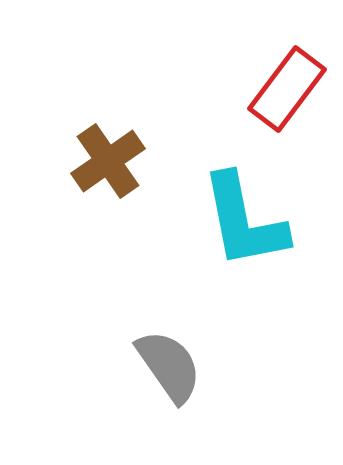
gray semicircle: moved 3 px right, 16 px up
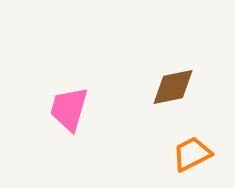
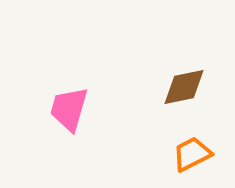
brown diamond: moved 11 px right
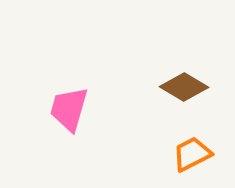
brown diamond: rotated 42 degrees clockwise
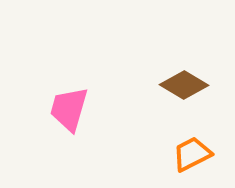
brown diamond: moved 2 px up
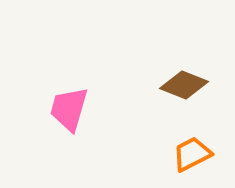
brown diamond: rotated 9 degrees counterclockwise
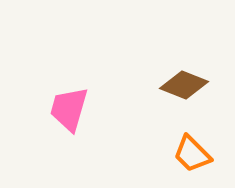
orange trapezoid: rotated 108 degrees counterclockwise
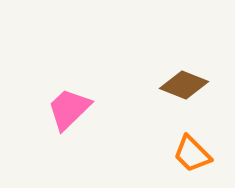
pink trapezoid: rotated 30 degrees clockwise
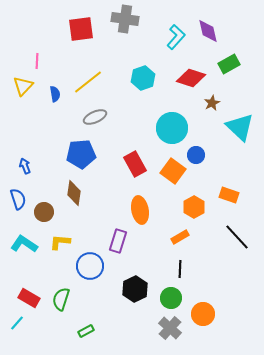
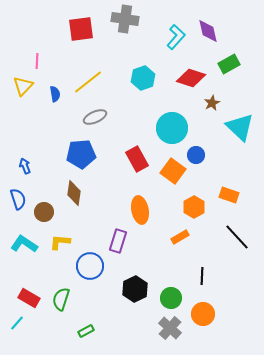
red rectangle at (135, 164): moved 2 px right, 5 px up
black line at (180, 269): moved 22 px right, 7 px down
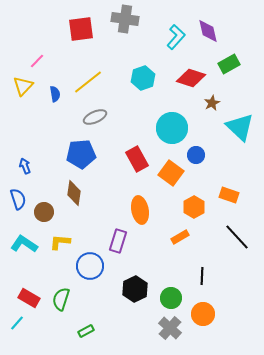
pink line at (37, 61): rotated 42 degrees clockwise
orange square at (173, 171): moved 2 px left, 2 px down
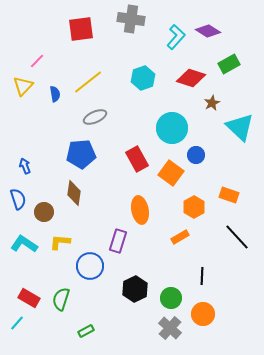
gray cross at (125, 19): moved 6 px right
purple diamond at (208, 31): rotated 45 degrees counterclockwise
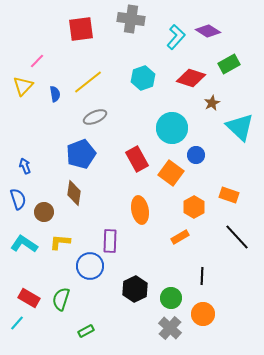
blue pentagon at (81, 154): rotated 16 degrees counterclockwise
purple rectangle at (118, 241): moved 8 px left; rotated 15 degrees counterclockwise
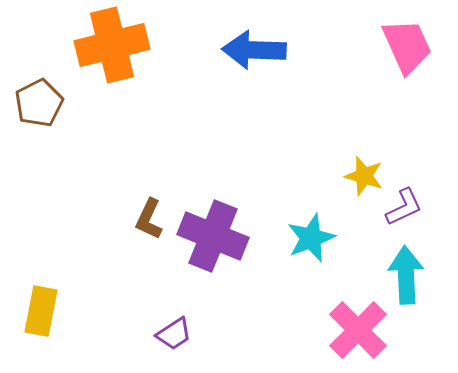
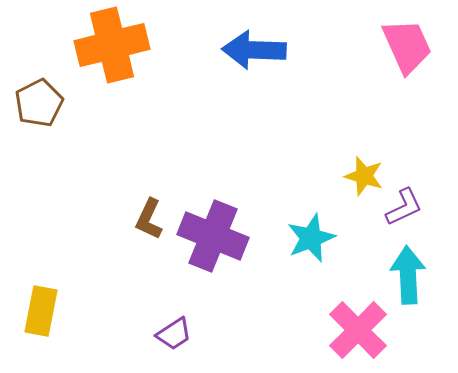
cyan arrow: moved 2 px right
==
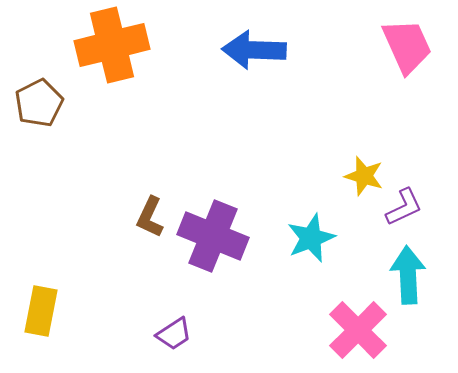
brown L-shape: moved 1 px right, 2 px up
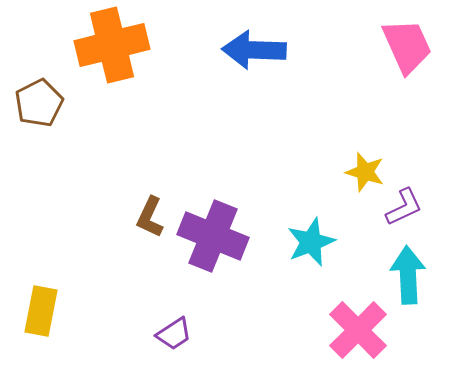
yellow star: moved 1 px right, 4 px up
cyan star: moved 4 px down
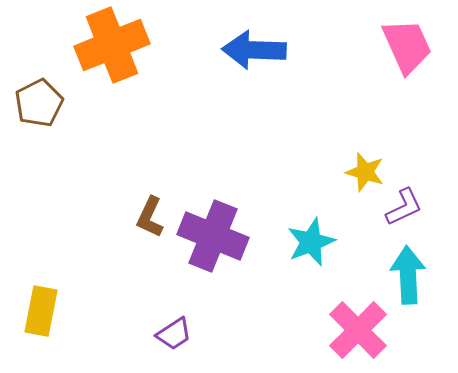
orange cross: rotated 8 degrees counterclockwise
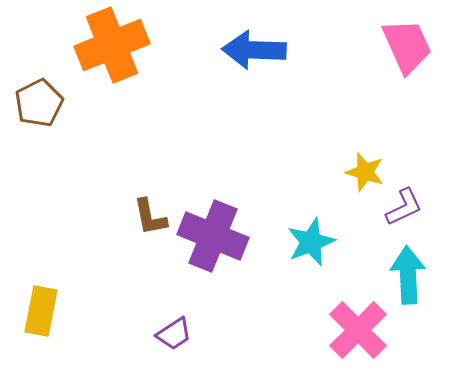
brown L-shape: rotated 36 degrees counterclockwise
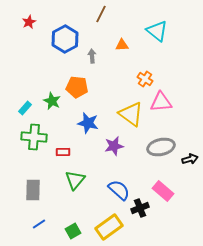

* **What you will do**
Repeat the items from the line with "pink trapezoid: rotated 30 degrees clockwise" to the line with "purple rectangle at", including both of those lines, and leave the pictures out.

* **Output of the exercise**
pink trapezoid: rotated 30 degrees clockwise
red rectangle at (135, 164): moved 2 px right, 5 px up
black line at (180, 269): moved 22 px right, 7 px down
pink line at (37, 61): rotated 42 degrees clockwise
orange square at (173, 171): moved 2 px left, 2 px down
gray cross at (125, 19): moved 6 px right
purple diamond at (208, 31): rotated 45 degrees counterclockwise
blue pentagon at (81, 154): rotated 16 degrees counterclockwise
purple rectangle at (118, 241): moved 8 px left; rotated 15 degrees counterclockwise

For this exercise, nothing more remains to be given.